##### Data under study

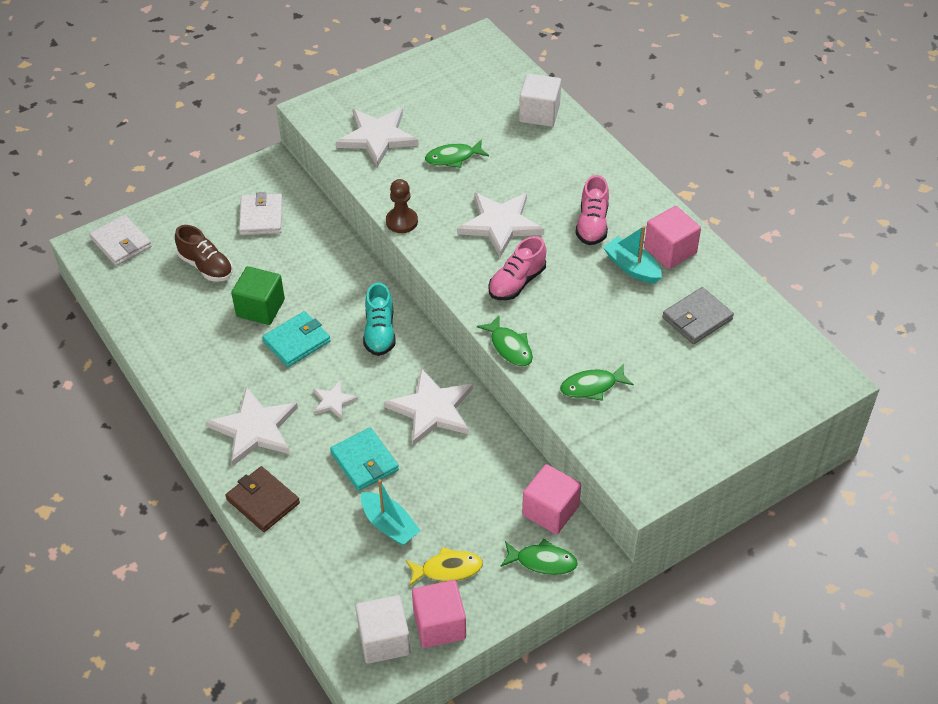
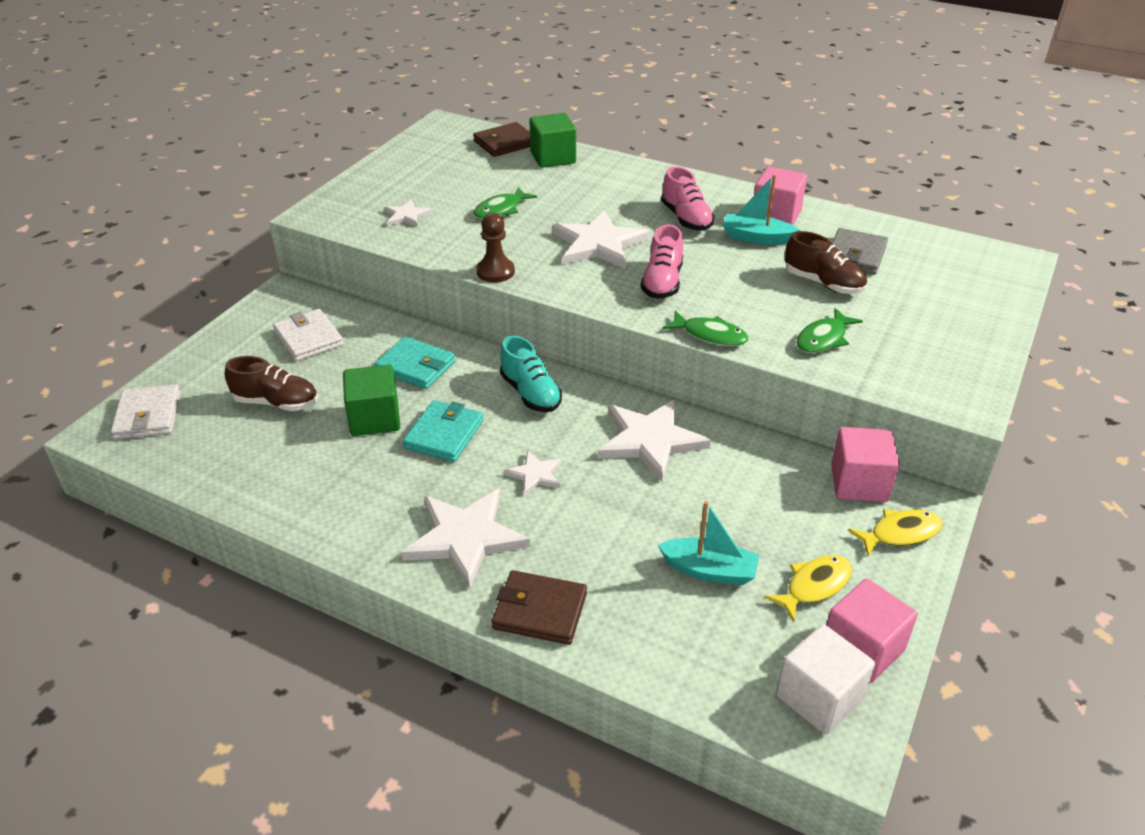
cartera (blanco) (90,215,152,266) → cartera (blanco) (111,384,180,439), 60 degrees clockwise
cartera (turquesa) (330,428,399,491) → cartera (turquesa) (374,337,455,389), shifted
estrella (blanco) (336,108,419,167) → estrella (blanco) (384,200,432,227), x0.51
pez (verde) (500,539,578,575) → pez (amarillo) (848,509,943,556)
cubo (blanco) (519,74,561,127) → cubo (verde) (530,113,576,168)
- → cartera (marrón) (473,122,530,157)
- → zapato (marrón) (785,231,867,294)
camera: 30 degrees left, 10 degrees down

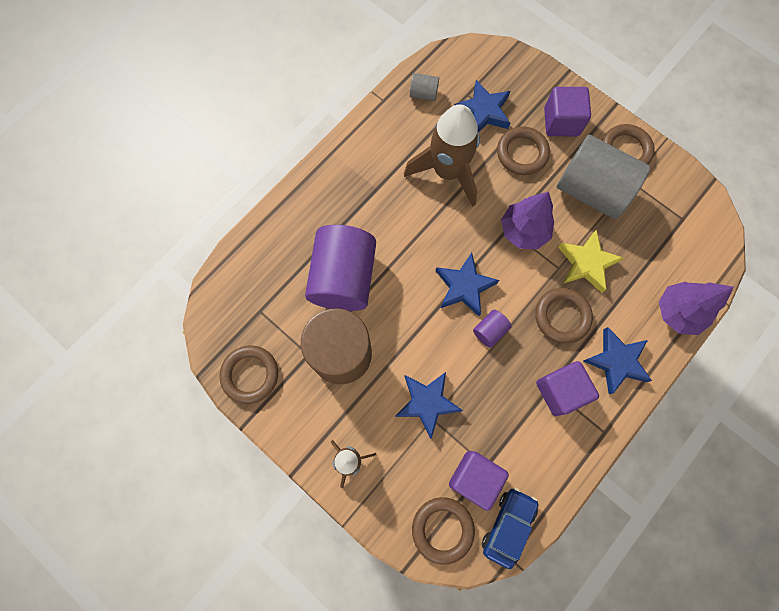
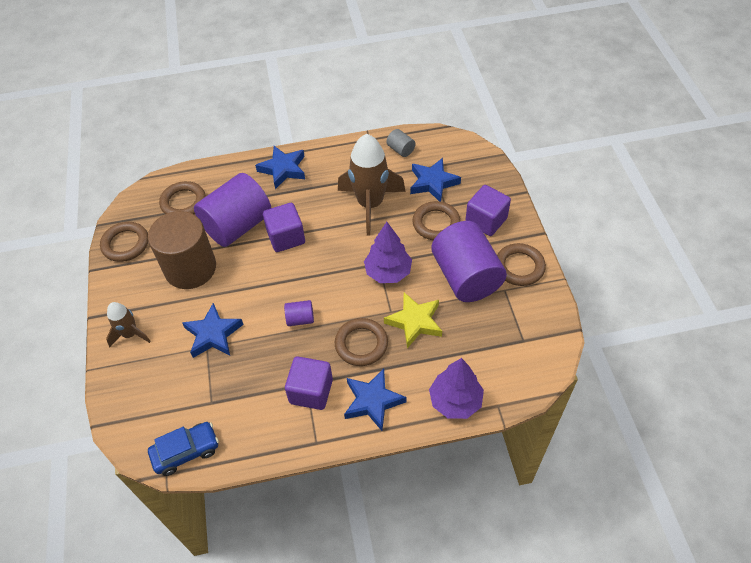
anillo (marrón) (412,497,475,565) → anillo (marrón) (159,181,206,214), shifted
estrella (azul) (436,253,499,316) → estrella (azul) (255,146,305,189), shifted
cubo (morado) (449,451,509,511) → cubo (morado) (263,203,305,252), shifted
cilindro (gris) (557,135,650,219) → cilindro (morado) (431,221,507,302)
camera: 40 degrees right, 20 degrees down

##########

An exact copy of the lines from the one with "estrella (azul) (436,253,499,316)" to the final line of the entries is all that the answer should hold.

estrella (azul) (436,253,499,316) → estrella (azul) (255,146,305,189), shifted
cubo (morado) (449,451,509,511) → cubo (morado) (263,203,305,252), shifted
cilindro (gris) (557,135,650,219) → cilindro (morado) (431,221,507,302)
camera: 40 degrees right, 20 degrees down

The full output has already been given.